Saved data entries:
---*---
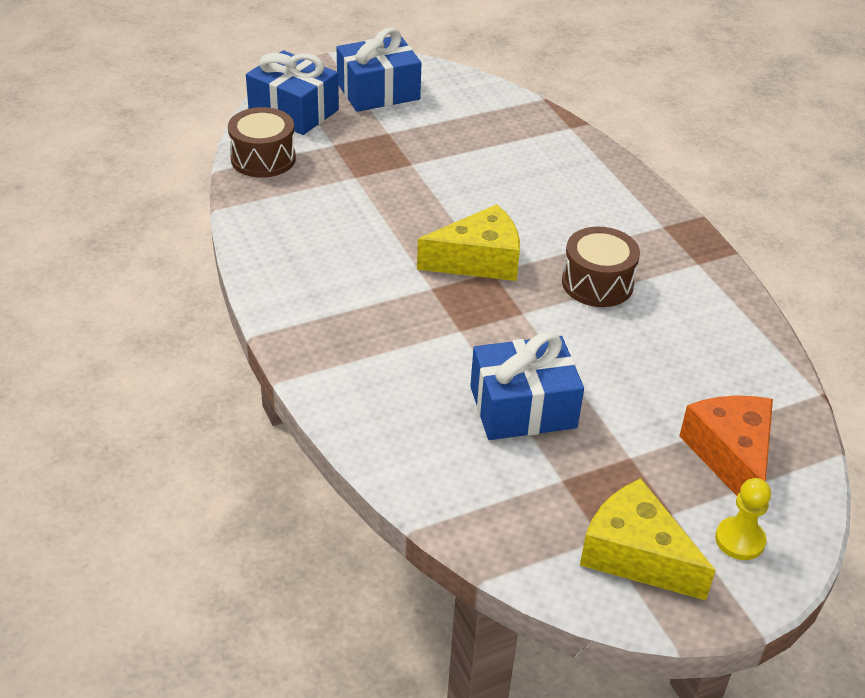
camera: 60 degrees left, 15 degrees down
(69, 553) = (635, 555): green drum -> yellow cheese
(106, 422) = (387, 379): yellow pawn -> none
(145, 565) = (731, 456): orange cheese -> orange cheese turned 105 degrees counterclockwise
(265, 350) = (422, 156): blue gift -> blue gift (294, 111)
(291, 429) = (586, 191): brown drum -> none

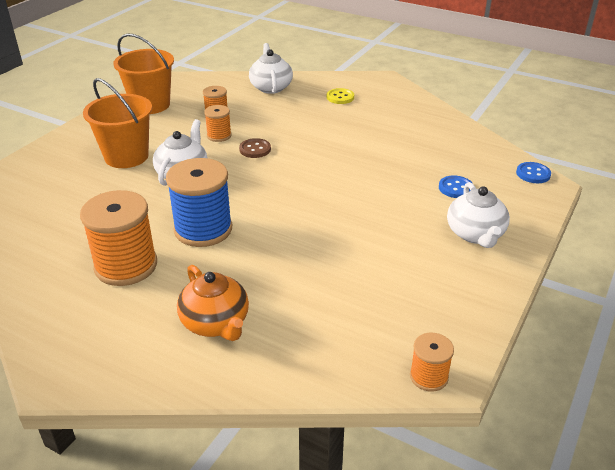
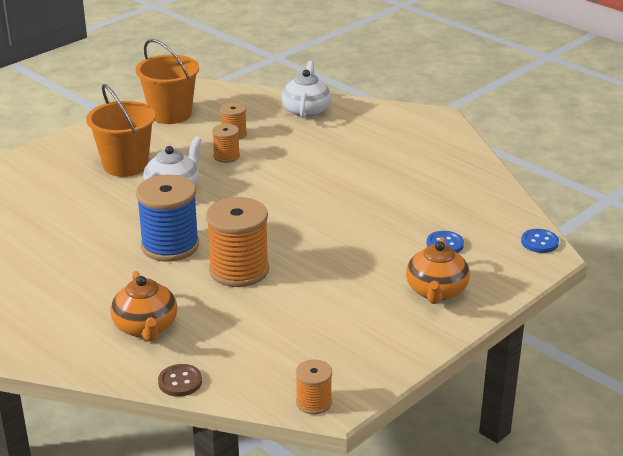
camera: 15 degrees right, 5 degrees down
(126, 266) = (86, 267): orange spool -> orange spool (239, 270)
(255, 149) = (256, 175): brown button -> brown button (180, 382)
(340, 97) = (376, 131): yellow button -> none
(475, 234) = (436, 292): white teapot -> orange teapot

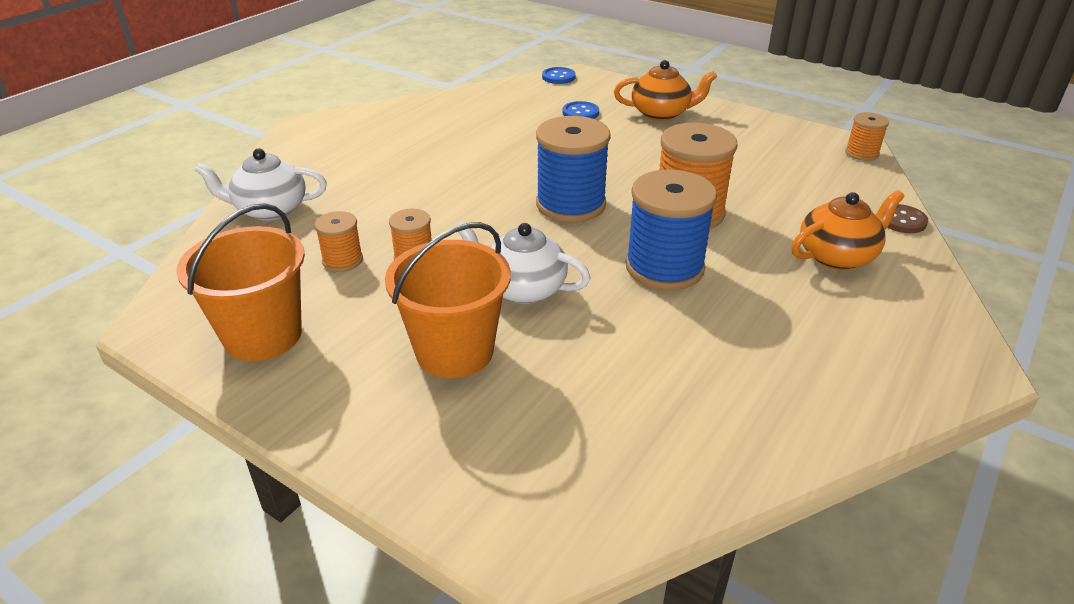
camera: 100 degrees left, 5 degrees up
(272, 219) = (570, 204): none -> blue spool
---*---
## ACTIVITY
Quote verbatim every line starting at the line that contains "(126, 266) = (86, 267): orange" and ending with the last line of the records; omit all pictures.

## RESPONSE TO THE EXERCISE
(126, 266) = (86, 267): orange spool -> orange spool (239, 270)
(255, 149) = (256, 175): brown button -> brown button (180, 382)
(340, 97) = (376, 131): yellow button -> none
(475, 234) = (436, 292): white teapot -> orange teapot

camera: 100 degrees left, 5 degrees up
(272, 219) = (570, 204): none -> blue spool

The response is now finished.